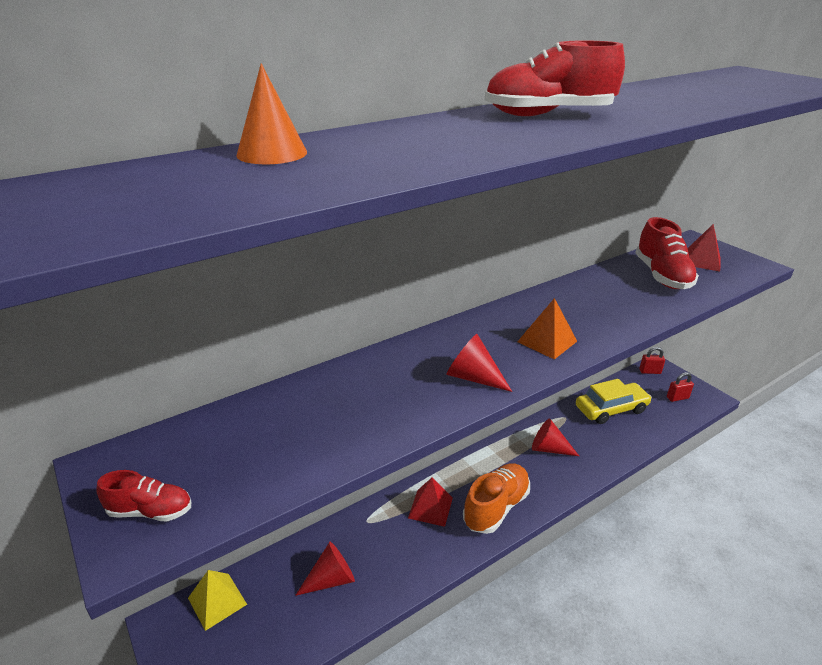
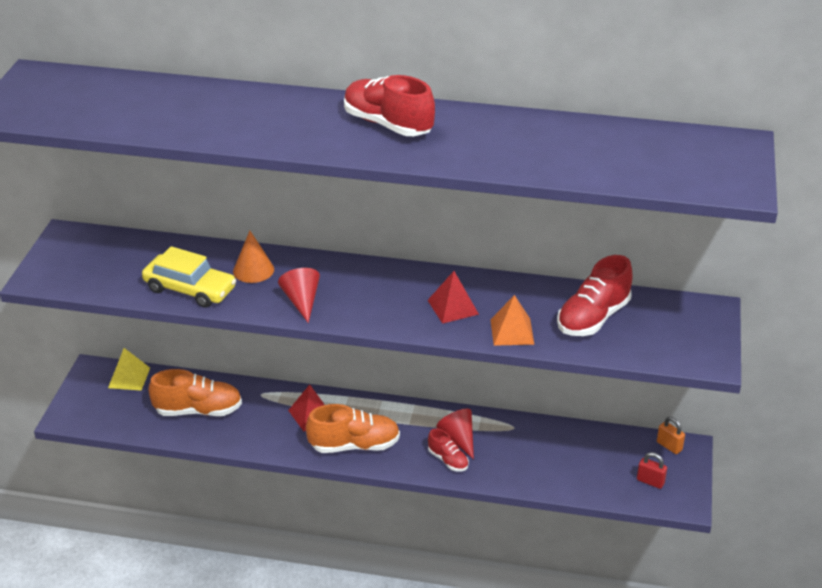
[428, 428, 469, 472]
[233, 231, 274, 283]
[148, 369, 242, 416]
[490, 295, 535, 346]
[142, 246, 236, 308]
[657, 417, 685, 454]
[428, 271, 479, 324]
★ ★ ★ ★
- TASK DIRECTIONS: From the line that contains "[490, 295, 535, 346]" to the last line of the material above, repeat every line exactly, keeping both the first and the last.

- REPLY:
[490, 295, 535, 346]
[142, 246, 236, 308]
[657, 417, 685, 454]
[428, 271, 479, 324]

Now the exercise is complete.